• Exercise prompt
Without including any pictures, copy each entry below exactly.
Top of Data listing
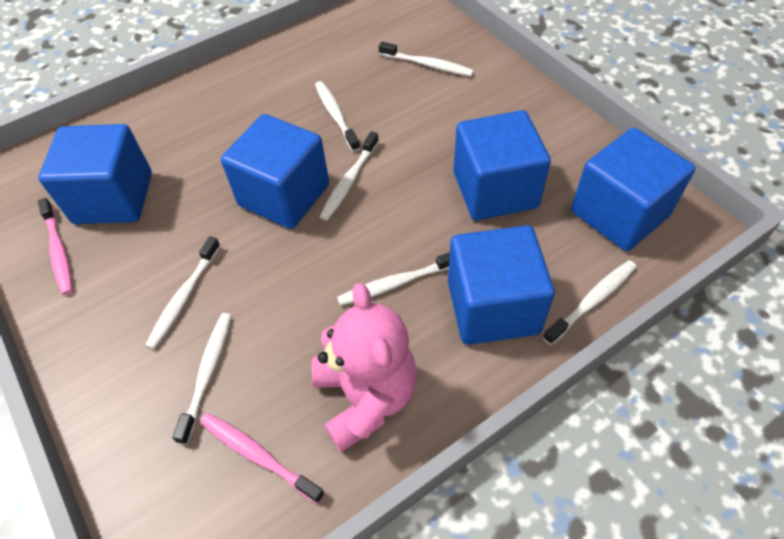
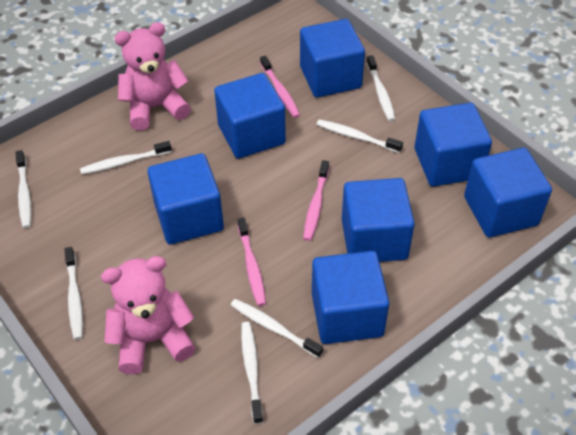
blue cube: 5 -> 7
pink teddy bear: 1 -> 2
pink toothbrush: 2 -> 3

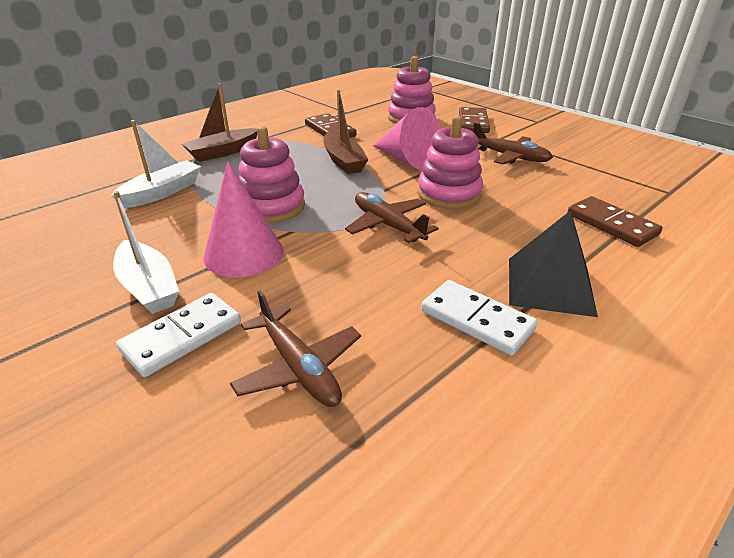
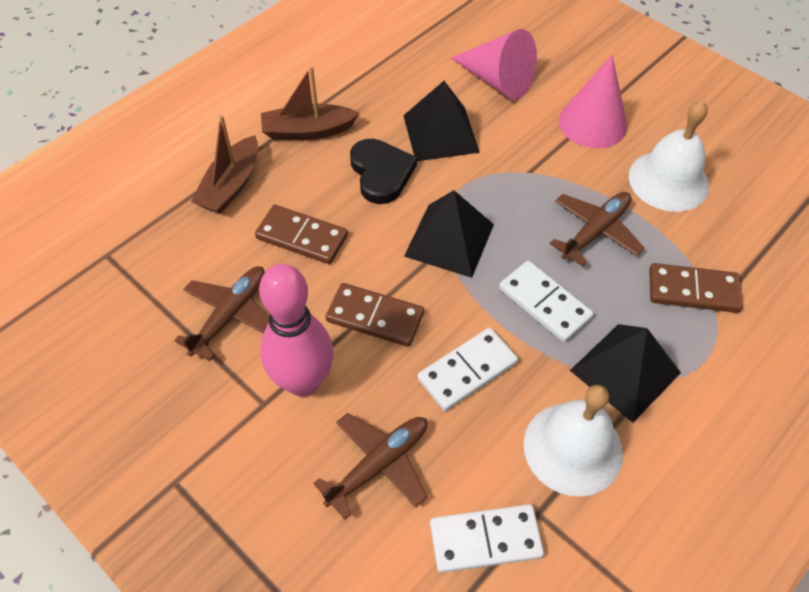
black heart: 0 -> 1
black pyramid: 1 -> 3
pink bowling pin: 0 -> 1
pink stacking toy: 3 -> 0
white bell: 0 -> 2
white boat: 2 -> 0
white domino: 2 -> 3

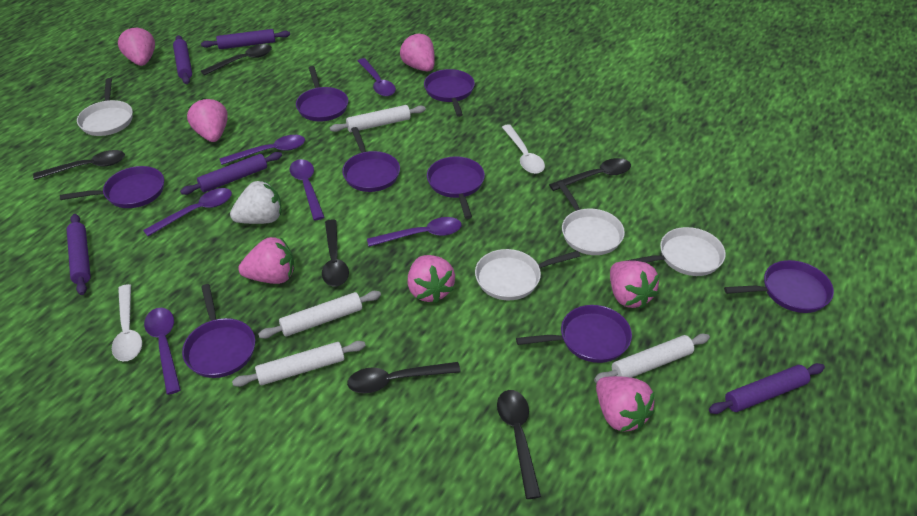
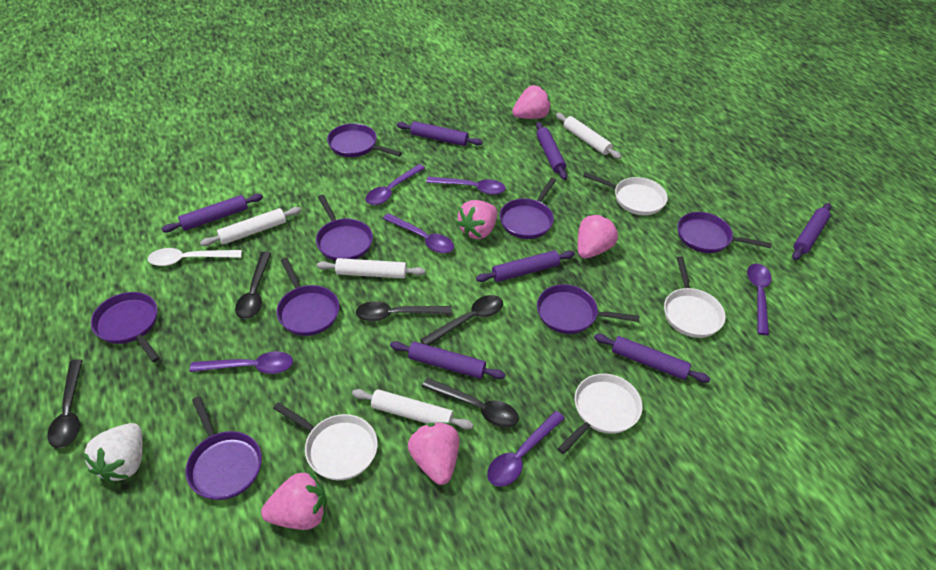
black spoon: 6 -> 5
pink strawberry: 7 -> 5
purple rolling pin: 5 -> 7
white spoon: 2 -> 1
Bottom of Data listing
• Response to the exercise
blue cube: 5 -> 7
pink teddy bear: 1 -> 2
pink toothbrush: 2 -> 3

black heart: 0 -> 1
black pyramid: 1 -> 3
pink bowling pin: 0 -> 1
pink stacking toy: 3 -> 0
white bell: 0 -> 2
white boat: 2 -> 0
white domino: 2 -> 3

black spoon: 6 -> 5
pink strawberry: 7 -> 5
purple rolling pin: 5 -> 7
white spoon: 2 -> 1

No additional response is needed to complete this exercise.